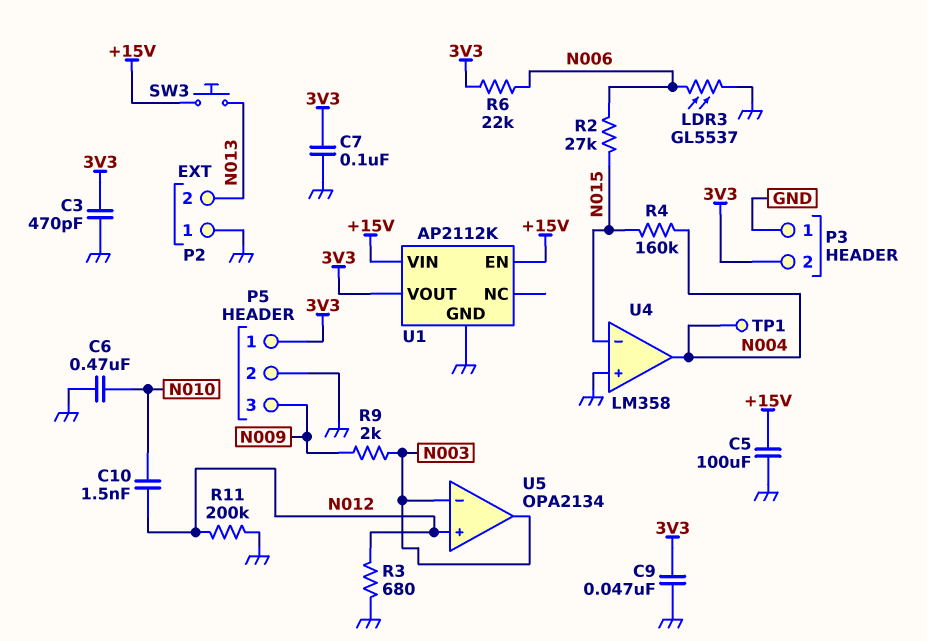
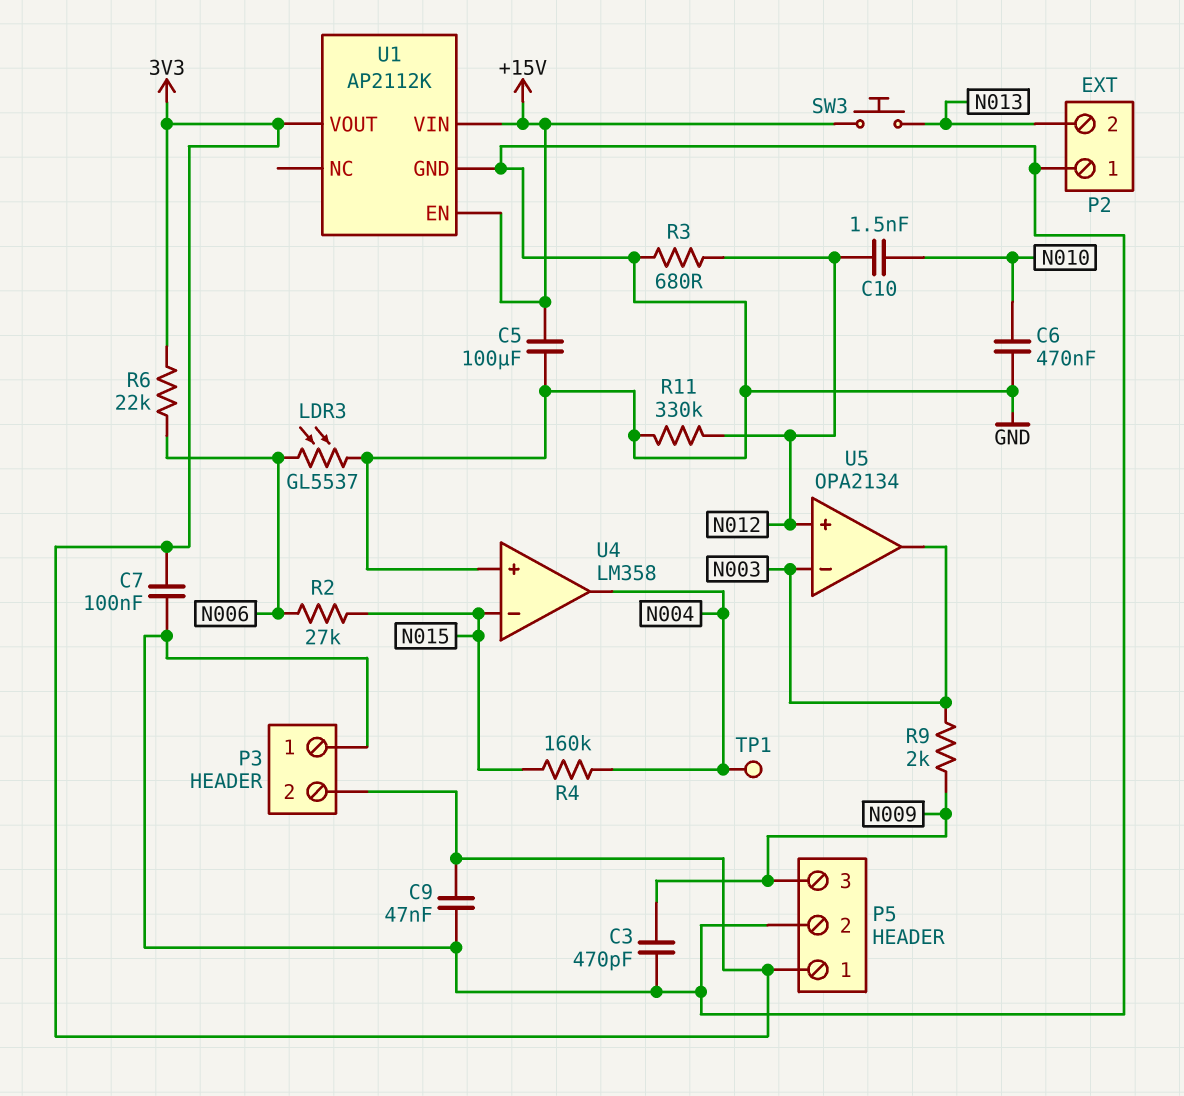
C3: 470pF (3V3, GND) -> 470pF (GND, N009)
R11: 200k (GND, N012) -> 330k (GND, N012)

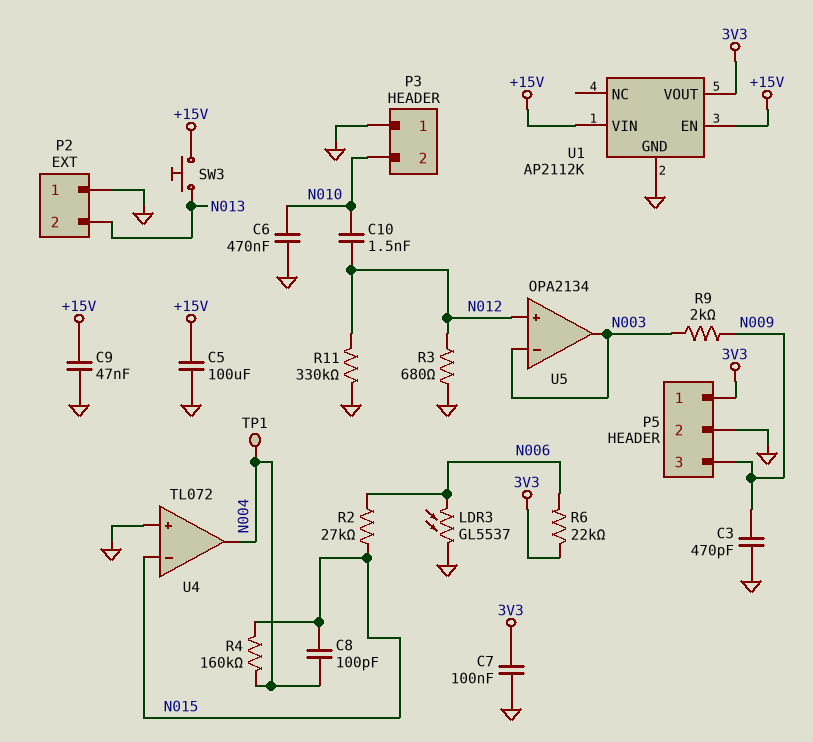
C8: none -> 100pF (N004, N015)
C9: 47nF (3V3, GND) -> 47nF (+15V, GND)
P3 pin 2: 3V3 -> N010
U4: LM358 -> TL072

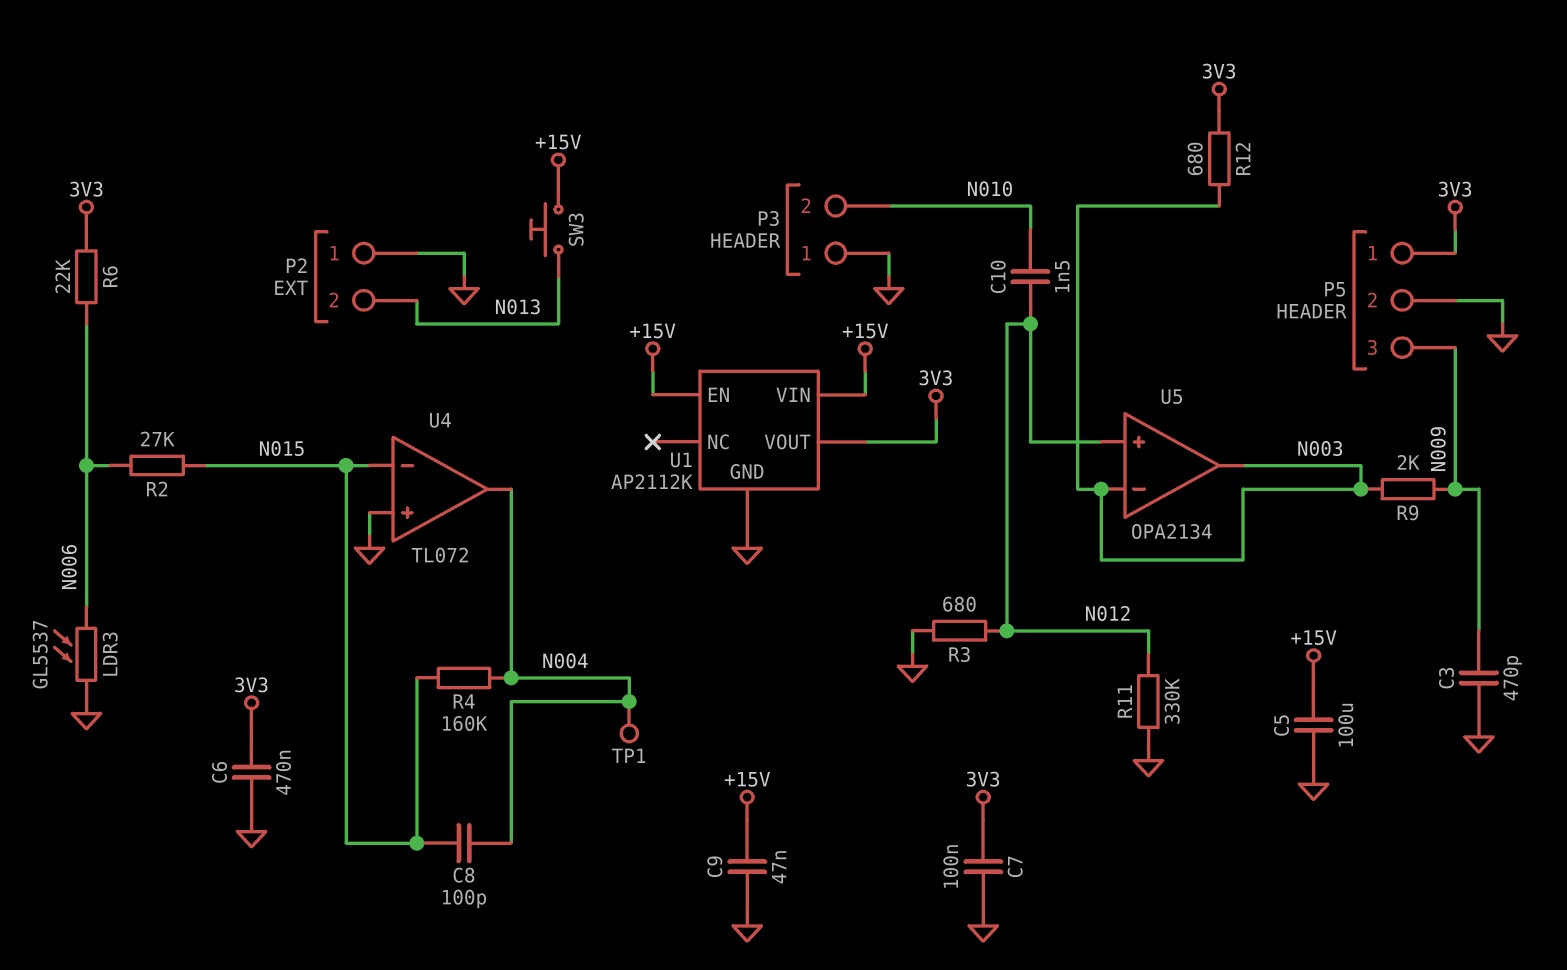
C6: 470nF (GND, N010) -> 470nF (3V3, GND)
R12: none -> 680 (3V3, N003)

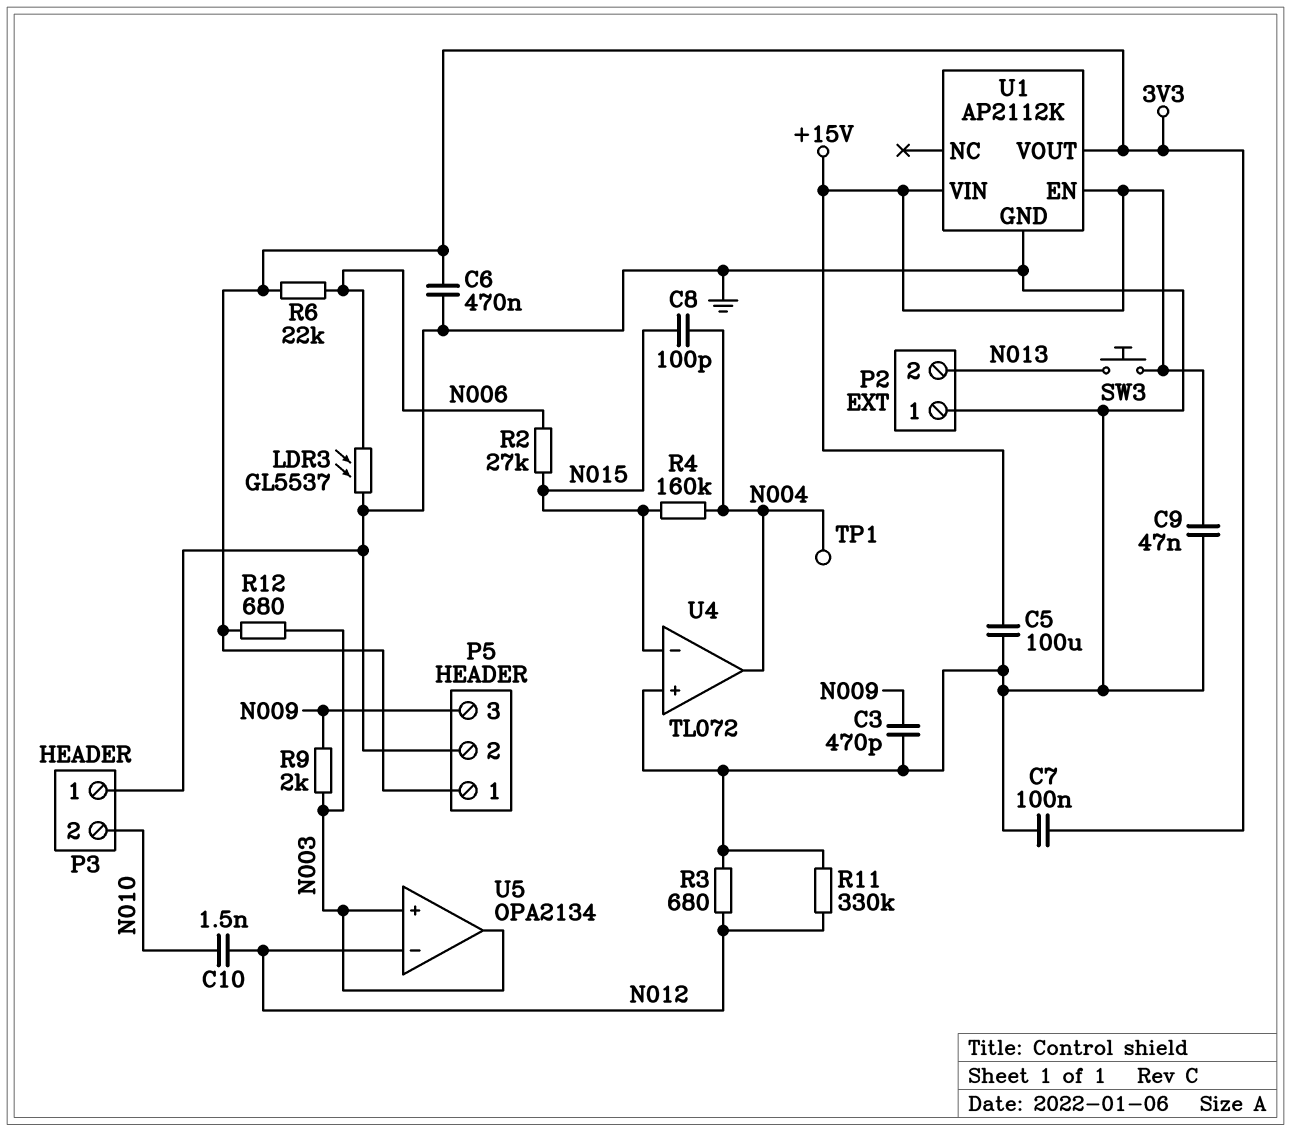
U5 pin in+: N012 -> N003
U5 pin in-: N003 -> N012

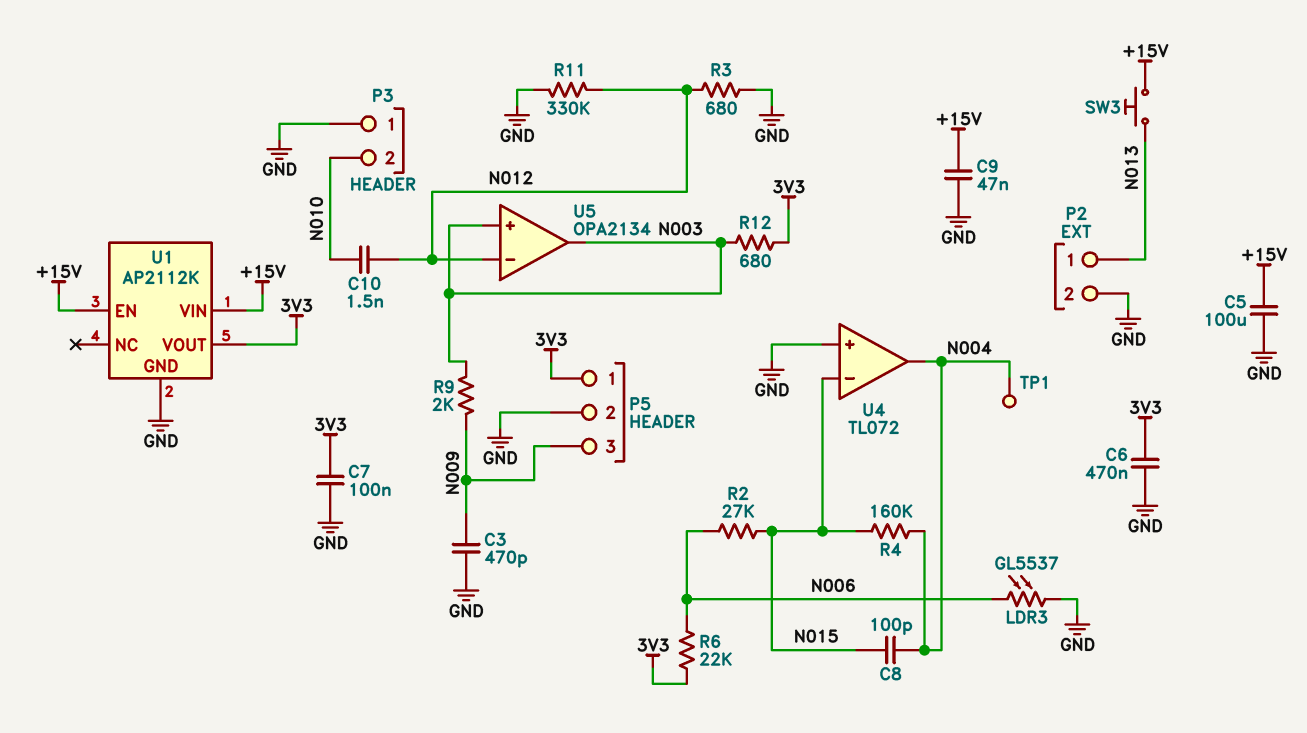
P2 pin 1: GND -> N013
P2 pin 2: N013 -> GND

..............................

Look through the listing above and copy each line with the word "none" in it.

C8: none -> 100pF (N004, N015)
R12: none -> 680 (3V3, N003)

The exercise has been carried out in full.